## What is needed
Go to the line holding "pyramid shape (4th" in the entries below and write out exactly every line down to and including the line holding "dough roller (1st".

[Object change descriptions]
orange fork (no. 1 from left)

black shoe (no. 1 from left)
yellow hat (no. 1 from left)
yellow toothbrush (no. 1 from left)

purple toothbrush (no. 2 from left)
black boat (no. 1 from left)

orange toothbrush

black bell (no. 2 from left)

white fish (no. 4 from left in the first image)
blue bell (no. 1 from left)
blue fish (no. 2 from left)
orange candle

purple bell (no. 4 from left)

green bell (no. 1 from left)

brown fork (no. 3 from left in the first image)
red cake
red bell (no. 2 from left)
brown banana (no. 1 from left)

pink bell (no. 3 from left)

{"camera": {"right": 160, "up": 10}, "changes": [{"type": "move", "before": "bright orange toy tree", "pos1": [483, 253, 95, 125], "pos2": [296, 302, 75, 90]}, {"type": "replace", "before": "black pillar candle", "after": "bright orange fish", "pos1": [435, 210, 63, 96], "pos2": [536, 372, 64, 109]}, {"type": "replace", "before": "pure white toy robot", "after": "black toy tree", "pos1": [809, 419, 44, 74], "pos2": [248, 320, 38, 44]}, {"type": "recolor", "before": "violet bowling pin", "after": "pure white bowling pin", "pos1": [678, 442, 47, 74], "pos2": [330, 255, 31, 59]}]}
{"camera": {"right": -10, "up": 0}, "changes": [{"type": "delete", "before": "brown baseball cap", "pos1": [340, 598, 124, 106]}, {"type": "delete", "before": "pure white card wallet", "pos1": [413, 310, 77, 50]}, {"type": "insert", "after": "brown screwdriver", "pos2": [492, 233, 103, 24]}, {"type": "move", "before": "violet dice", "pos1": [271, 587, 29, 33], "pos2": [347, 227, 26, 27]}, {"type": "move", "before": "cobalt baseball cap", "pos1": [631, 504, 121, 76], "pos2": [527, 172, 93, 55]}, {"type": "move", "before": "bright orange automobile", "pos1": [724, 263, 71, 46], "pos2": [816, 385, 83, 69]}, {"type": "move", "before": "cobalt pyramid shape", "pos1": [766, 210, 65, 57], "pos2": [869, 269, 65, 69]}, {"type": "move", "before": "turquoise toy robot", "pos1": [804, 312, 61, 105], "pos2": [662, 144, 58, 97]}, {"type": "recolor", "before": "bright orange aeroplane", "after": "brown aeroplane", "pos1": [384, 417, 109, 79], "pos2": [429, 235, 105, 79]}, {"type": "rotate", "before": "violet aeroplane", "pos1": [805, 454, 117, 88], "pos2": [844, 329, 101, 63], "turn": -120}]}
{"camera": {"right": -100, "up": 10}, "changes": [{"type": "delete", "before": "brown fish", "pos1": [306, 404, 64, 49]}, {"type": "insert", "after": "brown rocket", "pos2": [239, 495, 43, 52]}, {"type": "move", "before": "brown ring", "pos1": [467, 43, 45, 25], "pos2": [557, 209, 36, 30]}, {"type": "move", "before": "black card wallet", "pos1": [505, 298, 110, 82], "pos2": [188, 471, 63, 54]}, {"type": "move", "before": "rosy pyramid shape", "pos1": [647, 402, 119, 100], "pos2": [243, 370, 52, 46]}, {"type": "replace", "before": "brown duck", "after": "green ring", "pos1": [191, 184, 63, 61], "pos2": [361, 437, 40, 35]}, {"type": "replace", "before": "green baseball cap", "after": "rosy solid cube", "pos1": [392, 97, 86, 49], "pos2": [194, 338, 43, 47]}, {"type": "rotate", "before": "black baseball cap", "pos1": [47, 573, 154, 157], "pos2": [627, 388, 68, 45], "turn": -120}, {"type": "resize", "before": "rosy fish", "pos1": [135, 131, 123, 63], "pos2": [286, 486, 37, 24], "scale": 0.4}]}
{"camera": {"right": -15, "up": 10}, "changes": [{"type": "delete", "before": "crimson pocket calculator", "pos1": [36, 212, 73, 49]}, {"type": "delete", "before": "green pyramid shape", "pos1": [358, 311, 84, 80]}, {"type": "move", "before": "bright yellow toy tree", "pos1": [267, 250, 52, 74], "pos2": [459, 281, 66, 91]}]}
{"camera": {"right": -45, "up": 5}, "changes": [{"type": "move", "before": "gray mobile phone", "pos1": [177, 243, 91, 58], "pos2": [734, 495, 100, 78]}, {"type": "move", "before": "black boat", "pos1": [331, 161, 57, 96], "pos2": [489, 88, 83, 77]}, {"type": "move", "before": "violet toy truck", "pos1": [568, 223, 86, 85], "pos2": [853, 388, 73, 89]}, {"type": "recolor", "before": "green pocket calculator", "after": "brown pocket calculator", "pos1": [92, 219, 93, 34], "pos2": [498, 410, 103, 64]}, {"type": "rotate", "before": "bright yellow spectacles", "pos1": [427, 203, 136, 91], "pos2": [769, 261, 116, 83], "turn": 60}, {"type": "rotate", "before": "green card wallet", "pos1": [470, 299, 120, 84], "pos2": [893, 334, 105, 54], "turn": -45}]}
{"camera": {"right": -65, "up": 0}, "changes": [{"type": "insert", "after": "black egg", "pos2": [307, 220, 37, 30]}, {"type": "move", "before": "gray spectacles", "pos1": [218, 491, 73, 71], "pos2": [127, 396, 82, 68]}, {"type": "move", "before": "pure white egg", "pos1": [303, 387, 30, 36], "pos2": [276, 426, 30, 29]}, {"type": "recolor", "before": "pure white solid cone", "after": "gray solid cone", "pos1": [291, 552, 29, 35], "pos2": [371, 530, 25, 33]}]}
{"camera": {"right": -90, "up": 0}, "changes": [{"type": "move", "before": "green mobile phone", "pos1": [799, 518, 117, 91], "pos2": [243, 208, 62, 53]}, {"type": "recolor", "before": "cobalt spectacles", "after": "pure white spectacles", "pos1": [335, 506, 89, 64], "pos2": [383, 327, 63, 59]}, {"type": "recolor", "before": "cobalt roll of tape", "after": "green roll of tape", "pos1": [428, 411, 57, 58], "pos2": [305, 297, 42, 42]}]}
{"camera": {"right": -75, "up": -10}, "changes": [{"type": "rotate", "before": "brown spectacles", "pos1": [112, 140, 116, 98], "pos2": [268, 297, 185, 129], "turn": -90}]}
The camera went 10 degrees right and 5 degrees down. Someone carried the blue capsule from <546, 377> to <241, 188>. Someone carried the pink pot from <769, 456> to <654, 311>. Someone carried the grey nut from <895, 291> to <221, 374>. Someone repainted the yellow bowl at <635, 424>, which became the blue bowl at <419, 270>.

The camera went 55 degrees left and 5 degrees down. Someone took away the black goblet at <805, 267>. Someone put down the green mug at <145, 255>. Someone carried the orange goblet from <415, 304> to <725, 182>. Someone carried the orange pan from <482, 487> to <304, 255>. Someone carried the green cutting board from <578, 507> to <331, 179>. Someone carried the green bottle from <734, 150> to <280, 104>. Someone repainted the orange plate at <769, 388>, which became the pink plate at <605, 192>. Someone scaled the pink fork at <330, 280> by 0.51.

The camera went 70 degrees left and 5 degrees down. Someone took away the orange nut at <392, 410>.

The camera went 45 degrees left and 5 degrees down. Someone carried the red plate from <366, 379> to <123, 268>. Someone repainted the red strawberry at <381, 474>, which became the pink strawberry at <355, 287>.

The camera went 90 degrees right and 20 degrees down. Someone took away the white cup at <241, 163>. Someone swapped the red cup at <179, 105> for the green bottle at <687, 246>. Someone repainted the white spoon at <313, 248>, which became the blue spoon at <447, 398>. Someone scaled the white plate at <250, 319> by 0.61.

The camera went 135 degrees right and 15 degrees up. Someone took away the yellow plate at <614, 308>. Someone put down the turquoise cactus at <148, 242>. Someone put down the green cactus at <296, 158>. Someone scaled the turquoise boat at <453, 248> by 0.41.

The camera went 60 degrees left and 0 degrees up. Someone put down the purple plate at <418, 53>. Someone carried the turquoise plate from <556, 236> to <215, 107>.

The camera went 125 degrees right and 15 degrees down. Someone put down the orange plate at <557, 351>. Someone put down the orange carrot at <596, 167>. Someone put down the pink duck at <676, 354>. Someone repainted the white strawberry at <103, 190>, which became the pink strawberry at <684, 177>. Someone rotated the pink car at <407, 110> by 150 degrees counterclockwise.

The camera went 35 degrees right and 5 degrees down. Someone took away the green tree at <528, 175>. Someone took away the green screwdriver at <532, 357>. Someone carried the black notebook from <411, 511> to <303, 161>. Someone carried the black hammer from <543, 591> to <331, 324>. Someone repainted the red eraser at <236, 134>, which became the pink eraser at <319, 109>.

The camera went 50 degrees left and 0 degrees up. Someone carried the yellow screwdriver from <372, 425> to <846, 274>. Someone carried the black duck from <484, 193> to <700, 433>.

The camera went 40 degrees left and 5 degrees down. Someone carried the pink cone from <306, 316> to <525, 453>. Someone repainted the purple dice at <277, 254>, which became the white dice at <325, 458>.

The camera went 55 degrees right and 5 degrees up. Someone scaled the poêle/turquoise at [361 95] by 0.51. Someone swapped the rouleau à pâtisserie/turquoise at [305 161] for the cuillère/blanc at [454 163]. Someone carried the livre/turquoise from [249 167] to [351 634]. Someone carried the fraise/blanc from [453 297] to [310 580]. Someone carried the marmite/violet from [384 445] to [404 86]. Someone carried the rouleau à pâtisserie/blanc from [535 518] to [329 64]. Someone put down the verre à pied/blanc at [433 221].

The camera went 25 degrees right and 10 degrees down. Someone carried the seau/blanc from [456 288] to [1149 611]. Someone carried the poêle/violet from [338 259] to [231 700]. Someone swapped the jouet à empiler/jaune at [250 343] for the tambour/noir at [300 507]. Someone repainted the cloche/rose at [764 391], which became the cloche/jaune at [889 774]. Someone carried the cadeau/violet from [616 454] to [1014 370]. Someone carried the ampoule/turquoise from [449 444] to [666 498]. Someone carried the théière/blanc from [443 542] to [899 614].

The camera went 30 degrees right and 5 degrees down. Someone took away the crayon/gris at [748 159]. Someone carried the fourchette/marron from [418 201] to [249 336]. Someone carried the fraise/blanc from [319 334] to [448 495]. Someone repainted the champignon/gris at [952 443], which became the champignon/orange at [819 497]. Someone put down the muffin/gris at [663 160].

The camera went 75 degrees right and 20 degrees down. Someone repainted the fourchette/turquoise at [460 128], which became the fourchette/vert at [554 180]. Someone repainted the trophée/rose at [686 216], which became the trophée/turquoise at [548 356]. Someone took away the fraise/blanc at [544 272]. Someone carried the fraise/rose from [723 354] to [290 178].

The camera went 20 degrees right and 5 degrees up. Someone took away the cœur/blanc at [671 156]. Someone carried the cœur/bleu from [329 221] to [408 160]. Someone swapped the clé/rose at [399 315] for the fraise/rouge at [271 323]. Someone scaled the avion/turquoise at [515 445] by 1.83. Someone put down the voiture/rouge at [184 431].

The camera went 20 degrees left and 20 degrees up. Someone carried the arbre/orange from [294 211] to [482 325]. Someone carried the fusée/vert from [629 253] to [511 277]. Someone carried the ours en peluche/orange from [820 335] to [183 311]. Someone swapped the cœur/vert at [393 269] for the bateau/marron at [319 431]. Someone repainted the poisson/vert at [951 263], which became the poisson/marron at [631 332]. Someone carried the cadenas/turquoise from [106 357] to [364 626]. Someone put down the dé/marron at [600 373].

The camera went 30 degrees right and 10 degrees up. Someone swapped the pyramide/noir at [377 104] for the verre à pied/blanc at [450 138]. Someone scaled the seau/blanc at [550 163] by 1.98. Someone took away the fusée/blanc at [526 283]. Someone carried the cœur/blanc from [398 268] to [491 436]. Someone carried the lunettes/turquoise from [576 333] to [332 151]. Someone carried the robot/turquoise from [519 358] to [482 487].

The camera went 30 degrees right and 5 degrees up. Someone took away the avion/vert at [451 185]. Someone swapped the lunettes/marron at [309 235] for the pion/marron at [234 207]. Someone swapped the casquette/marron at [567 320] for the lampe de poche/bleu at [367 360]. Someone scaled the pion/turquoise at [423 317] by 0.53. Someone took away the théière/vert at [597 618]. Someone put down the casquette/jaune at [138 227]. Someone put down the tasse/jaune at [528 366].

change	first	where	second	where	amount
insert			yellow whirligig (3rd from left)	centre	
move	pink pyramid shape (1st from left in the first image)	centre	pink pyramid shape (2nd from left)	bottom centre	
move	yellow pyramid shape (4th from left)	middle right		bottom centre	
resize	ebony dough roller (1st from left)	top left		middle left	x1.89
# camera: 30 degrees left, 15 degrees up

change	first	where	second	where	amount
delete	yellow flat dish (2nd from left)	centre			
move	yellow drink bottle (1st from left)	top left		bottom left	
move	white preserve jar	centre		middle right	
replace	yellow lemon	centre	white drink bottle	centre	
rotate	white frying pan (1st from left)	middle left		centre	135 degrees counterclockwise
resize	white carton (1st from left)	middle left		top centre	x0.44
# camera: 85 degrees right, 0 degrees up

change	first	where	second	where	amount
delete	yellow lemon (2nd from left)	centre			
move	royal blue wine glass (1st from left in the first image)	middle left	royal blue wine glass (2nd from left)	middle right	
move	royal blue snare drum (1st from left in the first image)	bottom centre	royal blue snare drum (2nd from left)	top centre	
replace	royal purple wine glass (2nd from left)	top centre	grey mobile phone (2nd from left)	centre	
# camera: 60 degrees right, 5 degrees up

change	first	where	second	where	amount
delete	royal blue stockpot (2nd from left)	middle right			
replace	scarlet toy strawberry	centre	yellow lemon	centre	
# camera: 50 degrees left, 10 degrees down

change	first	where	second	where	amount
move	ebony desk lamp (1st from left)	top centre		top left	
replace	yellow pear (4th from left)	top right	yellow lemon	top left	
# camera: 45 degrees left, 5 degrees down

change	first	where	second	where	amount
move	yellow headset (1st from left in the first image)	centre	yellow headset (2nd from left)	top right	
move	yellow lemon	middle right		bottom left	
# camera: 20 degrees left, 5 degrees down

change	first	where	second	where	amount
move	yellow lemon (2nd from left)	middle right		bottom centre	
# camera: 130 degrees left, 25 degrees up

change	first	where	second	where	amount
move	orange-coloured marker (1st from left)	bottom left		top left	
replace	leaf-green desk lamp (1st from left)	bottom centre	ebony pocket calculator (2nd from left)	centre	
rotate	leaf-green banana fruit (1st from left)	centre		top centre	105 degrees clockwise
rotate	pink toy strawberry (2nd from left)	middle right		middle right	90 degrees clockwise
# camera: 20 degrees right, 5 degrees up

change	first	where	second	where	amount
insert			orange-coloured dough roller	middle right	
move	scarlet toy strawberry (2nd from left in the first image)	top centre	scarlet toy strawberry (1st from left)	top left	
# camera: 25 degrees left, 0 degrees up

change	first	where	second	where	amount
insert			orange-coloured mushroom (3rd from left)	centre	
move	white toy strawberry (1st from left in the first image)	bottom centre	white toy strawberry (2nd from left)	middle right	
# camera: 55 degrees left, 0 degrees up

## Problem solution
move	yellow pyramid shape (4th from left)	middle right		bottom centre	
resize	ebony dough roller (1st from left)	top left		middle left	x1.89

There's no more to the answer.